PROBLEM TO WORK ON: From the line with "added: Teddybär/grün (201,60)" through the line with "75 degrees counterclockwise", repeat the entries verbatim, both end lines included, and add nothing.

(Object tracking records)

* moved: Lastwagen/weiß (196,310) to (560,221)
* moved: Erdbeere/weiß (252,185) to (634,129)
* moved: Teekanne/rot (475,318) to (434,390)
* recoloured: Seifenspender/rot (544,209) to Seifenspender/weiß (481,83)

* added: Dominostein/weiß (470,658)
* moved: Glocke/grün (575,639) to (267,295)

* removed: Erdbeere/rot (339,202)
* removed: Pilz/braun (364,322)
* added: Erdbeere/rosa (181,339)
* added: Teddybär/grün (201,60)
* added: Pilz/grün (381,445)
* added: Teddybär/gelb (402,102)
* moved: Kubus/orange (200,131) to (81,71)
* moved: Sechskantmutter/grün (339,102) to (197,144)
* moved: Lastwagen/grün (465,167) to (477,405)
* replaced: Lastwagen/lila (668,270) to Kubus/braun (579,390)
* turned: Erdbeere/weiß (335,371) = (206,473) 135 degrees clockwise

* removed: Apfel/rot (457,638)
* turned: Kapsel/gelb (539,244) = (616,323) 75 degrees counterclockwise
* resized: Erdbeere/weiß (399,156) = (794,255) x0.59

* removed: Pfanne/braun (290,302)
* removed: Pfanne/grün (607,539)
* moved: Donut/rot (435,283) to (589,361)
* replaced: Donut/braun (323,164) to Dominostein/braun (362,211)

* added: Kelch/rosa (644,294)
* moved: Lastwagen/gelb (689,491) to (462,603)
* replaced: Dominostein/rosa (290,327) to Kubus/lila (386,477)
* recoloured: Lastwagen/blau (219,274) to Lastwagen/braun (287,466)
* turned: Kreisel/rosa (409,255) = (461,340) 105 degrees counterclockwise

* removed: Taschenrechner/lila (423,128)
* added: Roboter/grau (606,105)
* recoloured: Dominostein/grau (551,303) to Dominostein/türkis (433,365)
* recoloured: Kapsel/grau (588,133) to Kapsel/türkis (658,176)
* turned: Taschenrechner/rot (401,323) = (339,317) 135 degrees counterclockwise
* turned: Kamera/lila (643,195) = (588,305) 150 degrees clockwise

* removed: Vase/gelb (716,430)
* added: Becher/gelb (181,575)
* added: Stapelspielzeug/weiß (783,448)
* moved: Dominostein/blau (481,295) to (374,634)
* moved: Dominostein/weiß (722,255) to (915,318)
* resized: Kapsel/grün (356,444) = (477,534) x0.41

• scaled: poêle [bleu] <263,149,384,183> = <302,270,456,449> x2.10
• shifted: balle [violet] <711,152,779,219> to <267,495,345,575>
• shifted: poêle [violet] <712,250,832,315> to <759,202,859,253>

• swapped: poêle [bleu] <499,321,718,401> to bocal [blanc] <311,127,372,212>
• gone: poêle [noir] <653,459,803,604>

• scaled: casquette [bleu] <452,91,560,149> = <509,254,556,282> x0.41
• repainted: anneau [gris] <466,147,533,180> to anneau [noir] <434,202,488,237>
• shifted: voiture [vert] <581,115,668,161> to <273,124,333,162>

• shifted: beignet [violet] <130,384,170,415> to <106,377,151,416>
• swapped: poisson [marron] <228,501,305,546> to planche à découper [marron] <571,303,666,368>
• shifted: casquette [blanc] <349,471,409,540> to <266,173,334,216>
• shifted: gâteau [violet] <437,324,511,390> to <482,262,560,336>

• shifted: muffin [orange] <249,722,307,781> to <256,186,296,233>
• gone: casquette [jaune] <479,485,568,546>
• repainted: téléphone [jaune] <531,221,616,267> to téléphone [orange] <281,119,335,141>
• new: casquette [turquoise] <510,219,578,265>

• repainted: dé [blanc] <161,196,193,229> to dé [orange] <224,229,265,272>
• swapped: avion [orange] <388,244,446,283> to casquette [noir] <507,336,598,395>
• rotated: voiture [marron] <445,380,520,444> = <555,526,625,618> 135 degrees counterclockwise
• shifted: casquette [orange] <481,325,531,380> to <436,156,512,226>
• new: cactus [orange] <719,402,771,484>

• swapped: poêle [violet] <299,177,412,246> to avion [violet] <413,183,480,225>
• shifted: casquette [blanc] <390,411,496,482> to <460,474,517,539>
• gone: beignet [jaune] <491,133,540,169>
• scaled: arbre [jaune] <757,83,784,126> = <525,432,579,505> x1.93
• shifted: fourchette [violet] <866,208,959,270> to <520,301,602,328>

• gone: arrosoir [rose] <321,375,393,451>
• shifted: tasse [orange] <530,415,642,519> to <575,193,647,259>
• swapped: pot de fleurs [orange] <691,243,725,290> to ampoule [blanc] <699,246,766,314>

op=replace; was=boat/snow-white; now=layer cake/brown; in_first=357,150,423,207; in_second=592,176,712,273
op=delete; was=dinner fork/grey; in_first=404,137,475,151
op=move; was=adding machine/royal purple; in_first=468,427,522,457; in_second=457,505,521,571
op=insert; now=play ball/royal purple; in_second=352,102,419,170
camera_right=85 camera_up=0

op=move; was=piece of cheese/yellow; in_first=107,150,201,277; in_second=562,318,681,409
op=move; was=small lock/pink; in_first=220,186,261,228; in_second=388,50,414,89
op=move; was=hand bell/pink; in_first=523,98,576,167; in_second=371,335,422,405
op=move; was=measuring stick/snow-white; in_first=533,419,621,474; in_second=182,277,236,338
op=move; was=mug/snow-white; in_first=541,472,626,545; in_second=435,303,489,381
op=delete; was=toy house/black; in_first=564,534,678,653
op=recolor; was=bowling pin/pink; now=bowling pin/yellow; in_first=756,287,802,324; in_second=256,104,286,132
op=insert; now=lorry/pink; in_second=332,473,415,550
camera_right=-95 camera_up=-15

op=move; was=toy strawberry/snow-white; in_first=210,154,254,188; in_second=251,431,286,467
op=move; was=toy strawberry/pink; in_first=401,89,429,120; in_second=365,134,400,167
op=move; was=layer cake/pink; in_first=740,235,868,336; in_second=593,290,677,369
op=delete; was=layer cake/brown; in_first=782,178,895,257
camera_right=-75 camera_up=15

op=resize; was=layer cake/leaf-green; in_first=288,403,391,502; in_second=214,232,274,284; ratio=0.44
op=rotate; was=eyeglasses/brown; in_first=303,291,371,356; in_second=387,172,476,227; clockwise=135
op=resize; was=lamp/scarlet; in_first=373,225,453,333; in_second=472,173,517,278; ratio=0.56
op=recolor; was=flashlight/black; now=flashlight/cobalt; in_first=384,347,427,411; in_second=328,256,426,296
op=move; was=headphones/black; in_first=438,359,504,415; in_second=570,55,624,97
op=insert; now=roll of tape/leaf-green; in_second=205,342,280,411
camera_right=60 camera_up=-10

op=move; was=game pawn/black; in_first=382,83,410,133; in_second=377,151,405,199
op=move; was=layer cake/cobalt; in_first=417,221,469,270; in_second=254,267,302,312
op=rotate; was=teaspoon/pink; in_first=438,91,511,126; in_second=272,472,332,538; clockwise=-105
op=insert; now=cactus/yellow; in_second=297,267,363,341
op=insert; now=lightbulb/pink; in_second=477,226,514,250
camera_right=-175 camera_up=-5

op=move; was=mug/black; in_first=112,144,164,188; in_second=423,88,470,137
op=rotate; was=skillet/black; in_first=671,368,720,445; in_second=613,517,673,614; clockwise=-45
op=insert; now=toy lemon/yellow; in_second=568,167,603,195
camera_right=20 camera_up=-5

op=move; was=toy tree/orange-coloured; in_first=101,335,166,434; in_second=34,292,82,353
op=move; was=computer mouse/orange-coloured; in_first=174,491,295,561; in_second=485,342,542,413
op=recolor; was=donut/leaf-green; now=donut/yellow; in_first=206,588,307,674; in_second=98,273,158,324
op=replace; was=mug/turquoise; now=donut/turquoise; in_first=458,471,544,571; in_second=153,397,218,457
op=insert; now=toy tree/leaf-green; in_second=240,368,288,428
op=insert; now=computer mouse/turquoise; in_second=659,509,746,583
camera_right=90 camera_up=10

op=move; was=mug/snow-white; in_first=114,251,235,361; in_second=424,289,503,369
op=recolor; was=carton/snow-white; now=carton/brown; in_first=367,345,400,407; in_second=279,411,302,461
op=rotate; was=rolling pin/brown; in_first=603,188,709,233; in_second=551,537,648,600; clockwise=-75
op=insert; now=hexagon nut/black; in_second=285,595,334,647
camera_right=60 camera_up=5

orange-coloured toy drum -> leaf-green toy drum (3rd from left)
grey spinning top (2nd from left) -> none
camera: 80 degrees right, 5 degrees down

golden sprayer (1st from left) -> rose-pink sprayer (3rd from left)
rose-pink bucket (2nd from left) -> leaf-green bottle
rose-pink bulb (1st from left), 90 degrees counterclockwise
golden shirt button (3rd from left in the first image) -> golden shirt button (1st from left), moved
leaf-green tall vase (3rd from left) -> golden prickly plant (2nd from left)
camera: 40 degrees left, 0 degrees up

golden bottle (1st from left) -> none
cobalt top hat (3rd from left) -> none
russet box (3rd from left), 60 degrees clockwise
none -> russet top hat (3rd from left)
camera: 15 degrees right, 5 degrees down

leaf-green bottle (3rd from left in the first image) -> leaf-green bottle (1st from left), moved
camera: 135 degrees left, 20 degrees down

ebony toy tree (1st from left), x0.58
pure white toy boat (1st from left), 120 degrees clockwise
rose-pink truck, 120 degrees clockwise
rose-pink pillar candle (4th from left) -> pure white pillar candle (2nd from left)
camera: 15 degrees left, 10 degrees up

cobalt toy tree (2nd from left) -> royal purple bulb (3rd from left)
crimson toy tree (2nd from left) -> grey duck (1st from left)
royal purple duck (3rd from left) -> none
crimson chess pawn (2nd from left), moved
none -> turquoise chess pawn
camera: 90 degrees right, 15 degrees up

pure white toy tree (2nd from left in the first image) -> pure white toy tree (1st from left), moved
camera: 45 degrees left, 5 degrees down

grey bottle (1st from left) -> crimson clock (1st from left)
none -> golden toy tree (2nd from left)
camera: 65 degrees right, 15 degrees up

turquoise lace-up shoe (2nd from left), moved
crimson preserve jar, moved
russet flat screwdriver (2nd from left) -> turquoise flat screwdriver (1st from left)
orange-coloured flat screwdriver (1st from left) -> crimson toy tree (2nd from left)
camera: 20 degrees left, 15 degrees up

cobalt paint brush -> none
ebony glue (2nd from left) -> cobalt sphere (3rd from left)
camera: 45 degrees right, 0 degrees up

REPLY TO THE EXERCISE:
* added: Teddybär/grün (201,60)
* added: Pilz/grün (381,445)
* added: Teddybär/gelb (402,102)
* moved: Kubus/orange (200,131) to (81,71)
* moved: Sechskantmutter/grün (339,102) to (197,144)
* moved: Lastwagen/grün (465,167) to (477,405)
* replaced: Lastwagen/lila (668,270) to Kubus/braun (579,390)
* turned: Erdbeere/weiß (335,371) = (206,473) 135 degrees clockwise

* removed: Apfel/rot (457,638)
* turned: Kapsel/gelb (539,244) = (616,323) 75 degrees counterclockwise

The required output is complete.